What this task involves — From the data below, please reproduce exactly everything from the line that contains "[411,58,439,113]" down to the line that contains "[314,127,415,172]", with both ends included.

Data to process —
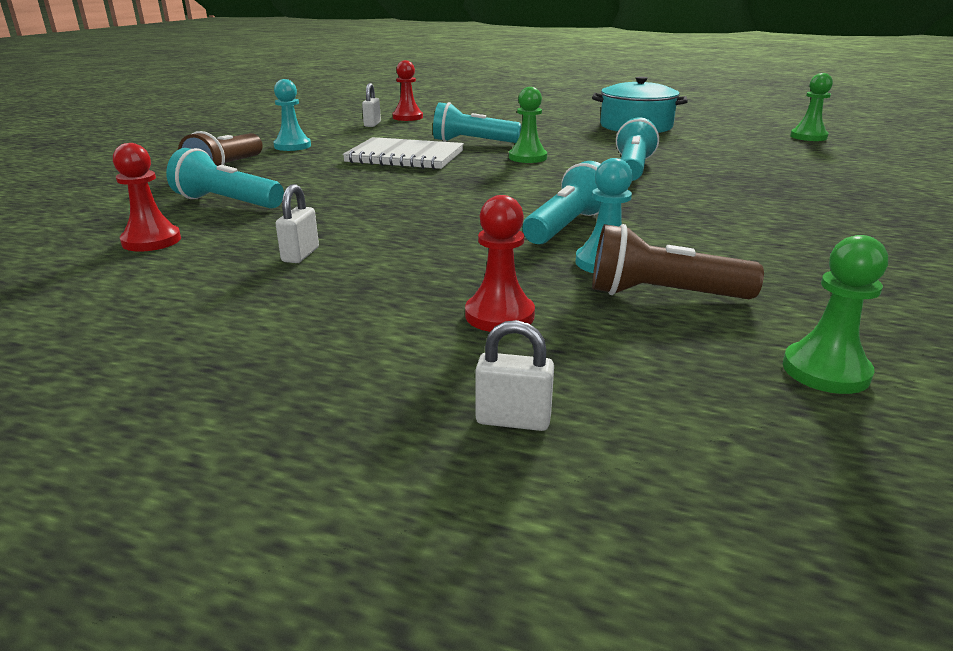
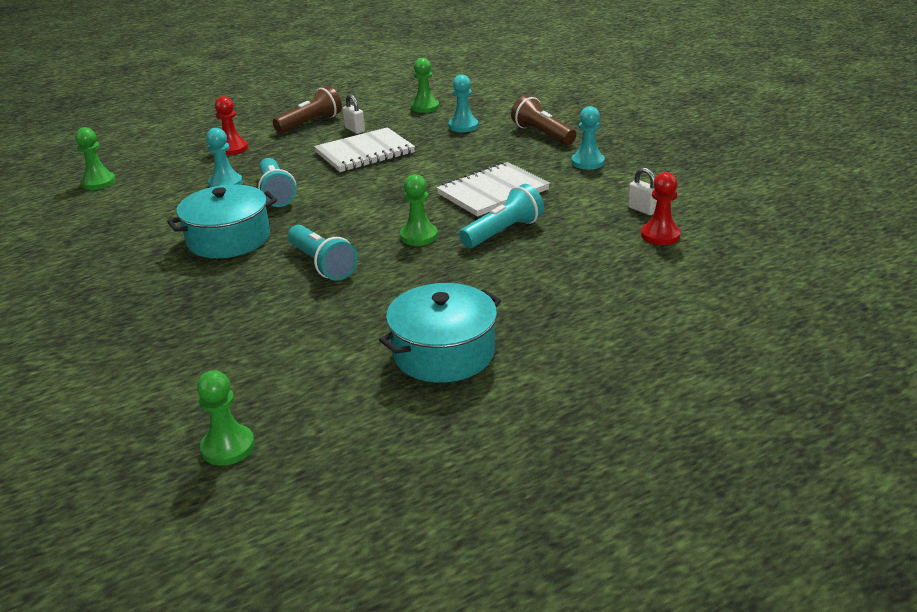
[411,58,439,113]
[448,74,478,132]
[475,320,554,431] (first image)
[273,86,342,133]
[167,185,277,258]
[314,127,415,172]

...

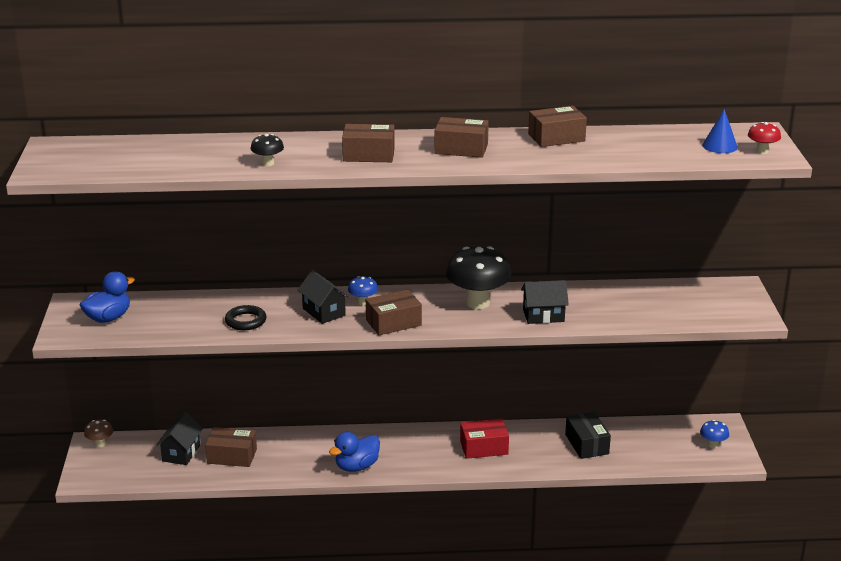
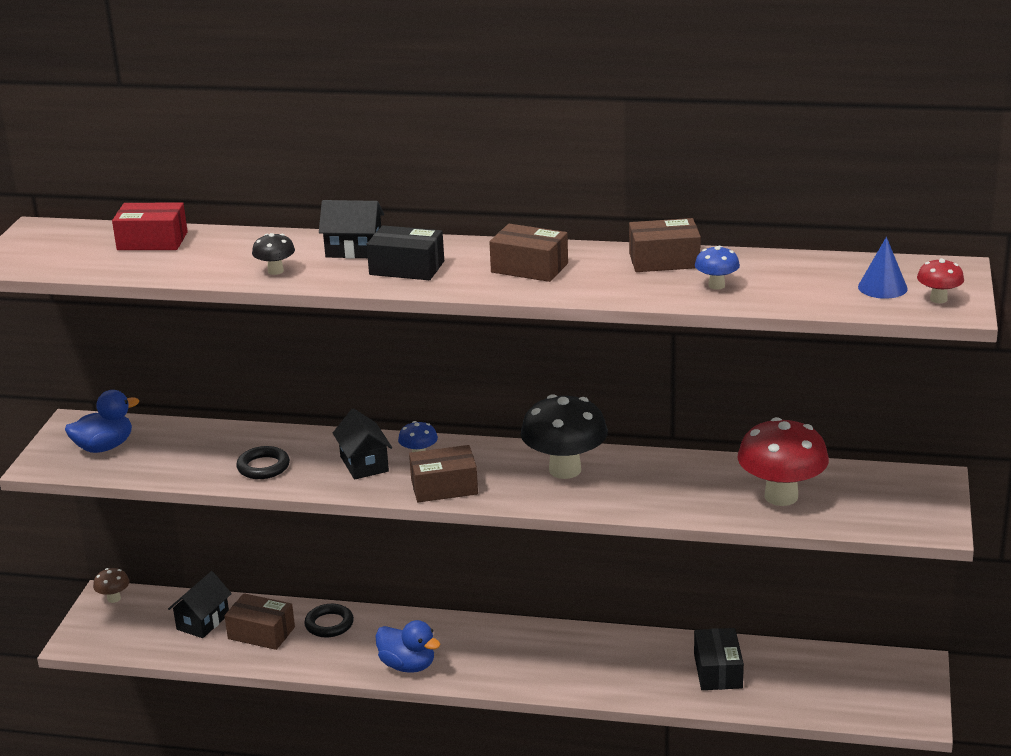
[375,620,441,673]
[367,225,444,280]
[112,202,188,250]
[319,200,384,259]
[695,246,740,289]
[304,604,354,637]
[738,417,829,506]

Expected answer —
[411,58,439,113]
[448,74,478,132]
[475,320,554,431] (first image)
[273,86,342,133]
[167,185,277,258]
[314,127,415,172]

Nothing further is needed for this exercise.